AIM OF THE EXERCISE: From the records below, please repeat exactly the line that has "black brick A7", the line that has "black brick F3:G4", and every line between them, and nothing else.

DATA SUPPLIED:
.....

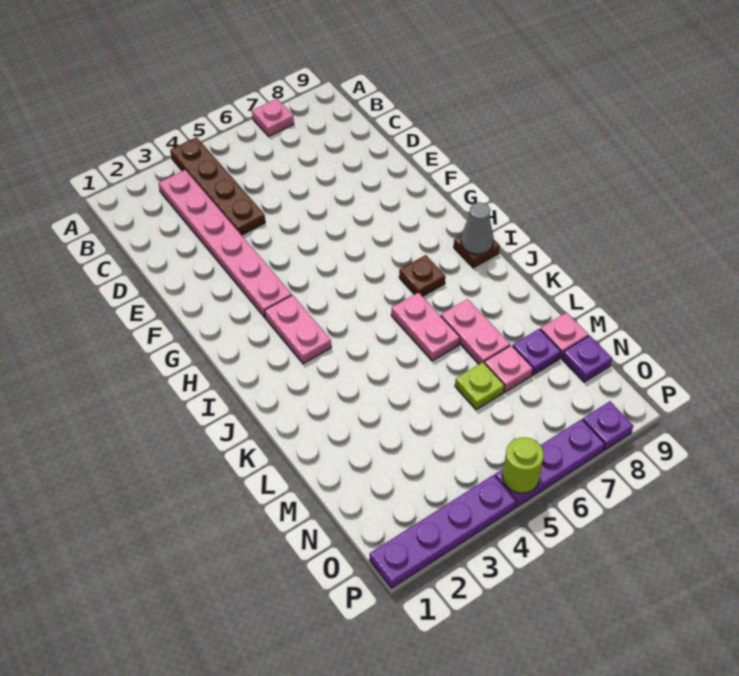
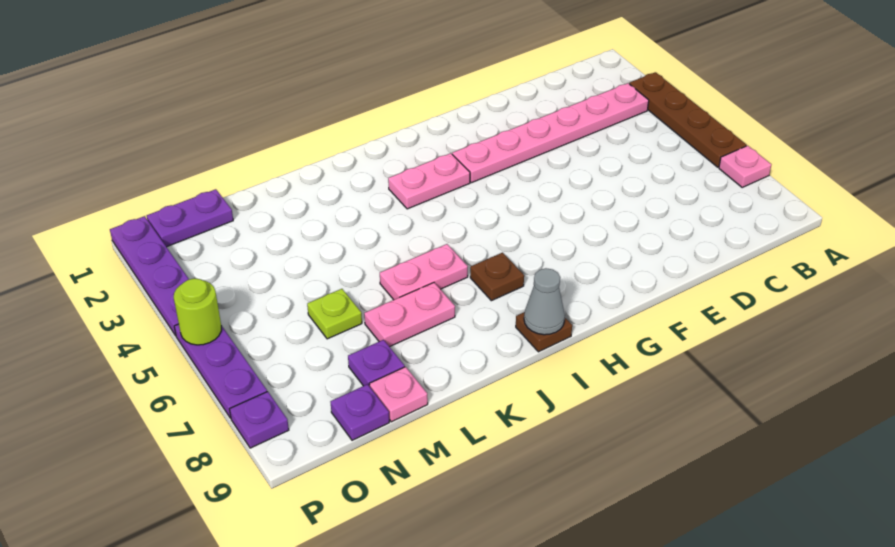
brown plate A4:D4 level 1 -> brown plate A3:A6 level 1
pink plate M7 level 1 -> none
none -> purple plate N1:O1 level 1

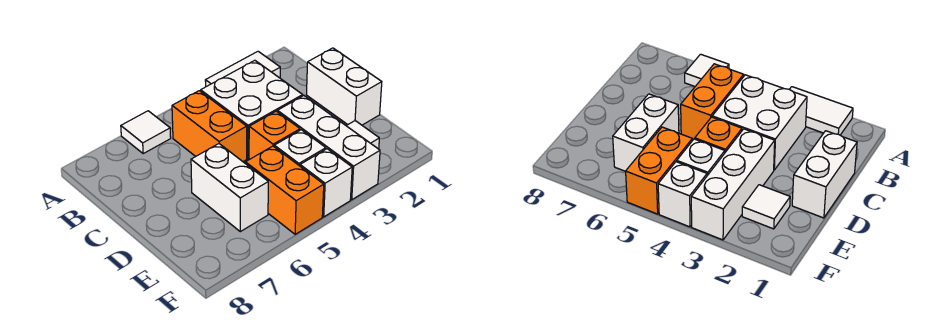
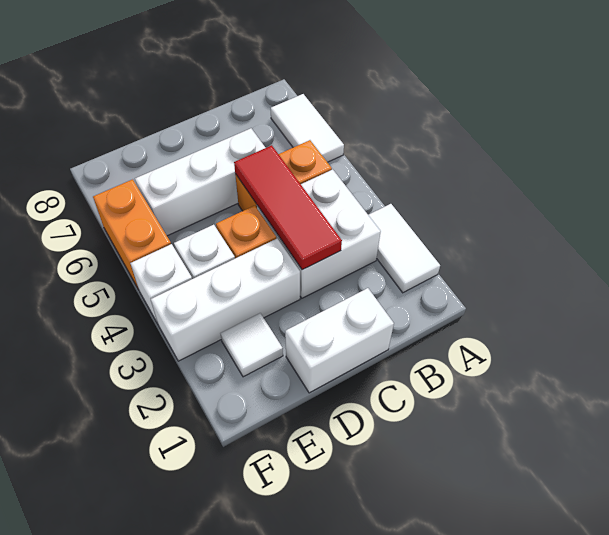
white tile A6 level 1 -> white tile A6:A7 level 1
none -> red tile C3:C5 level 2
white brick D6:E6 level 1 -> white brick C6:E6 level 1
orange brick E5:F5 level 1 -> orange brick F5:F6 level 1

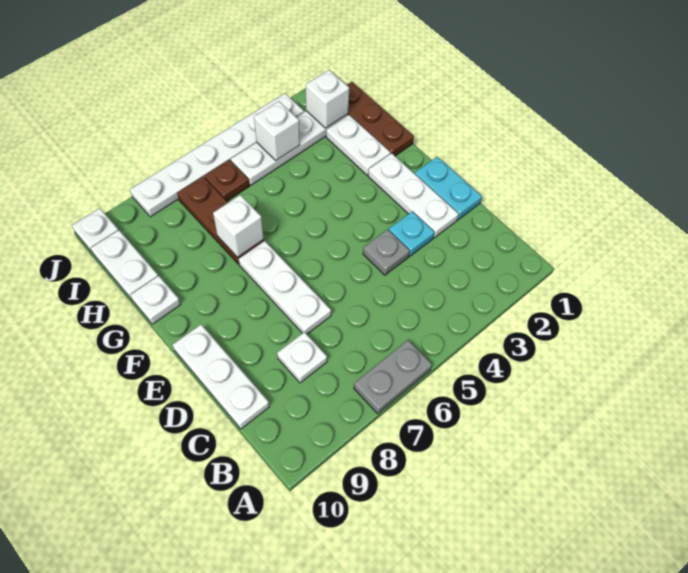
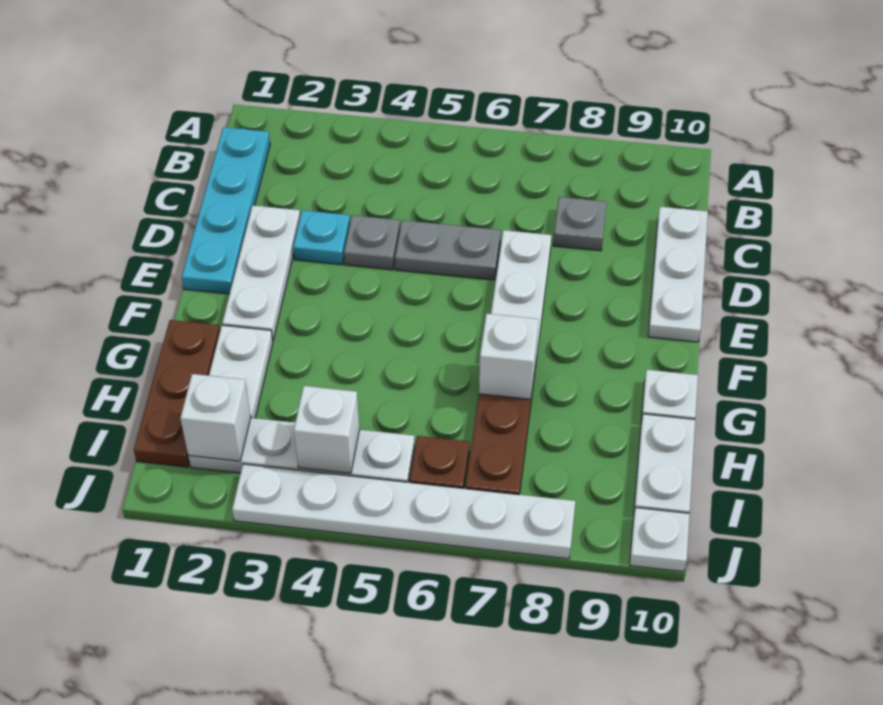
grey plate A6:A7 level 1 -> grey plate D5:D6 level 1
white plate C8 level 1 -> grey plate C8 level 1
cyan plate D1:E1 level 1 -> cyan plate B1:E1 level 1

.....

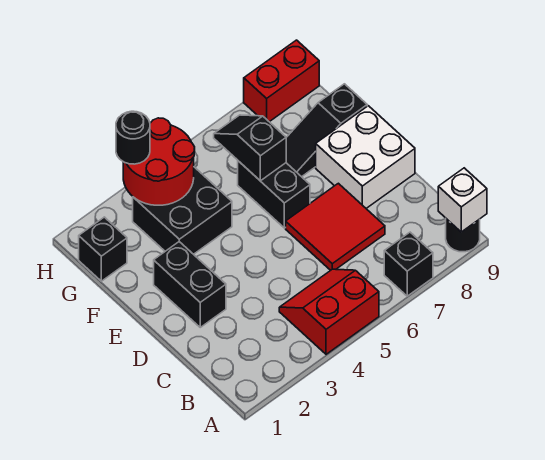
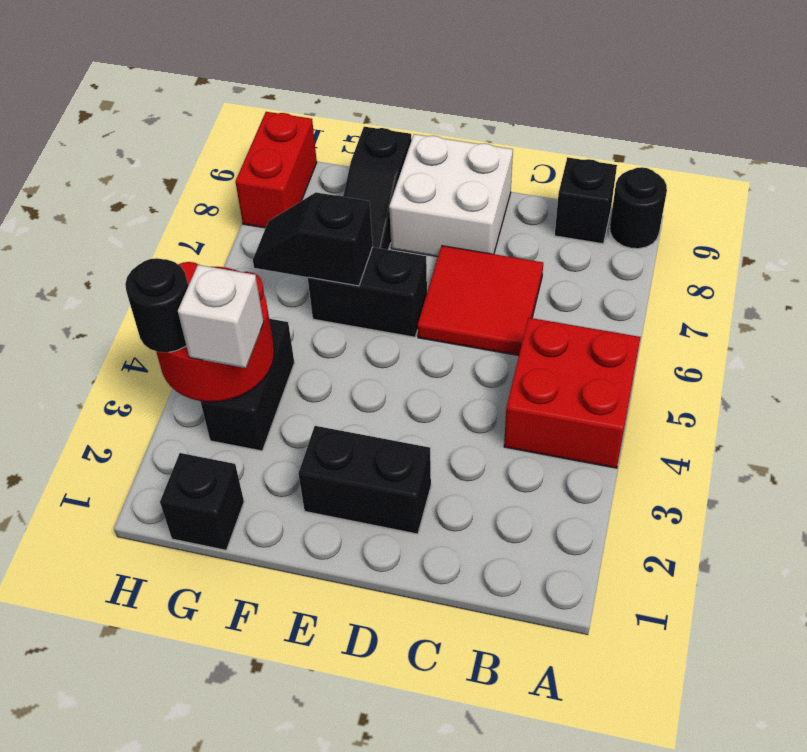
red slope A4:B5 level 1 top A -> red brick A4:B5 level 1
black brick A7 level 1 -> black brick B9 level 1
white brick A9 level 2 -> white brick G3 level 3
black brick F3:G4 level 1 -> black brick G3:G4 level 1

.....

WRITTEN REPLY:
black brick A7 level 1 -> black brick B9 level 1
white brick A9 level 2 -> white brick G3 level 3
black brick F3:G4 level 1 -> black brick G3:G4 level 1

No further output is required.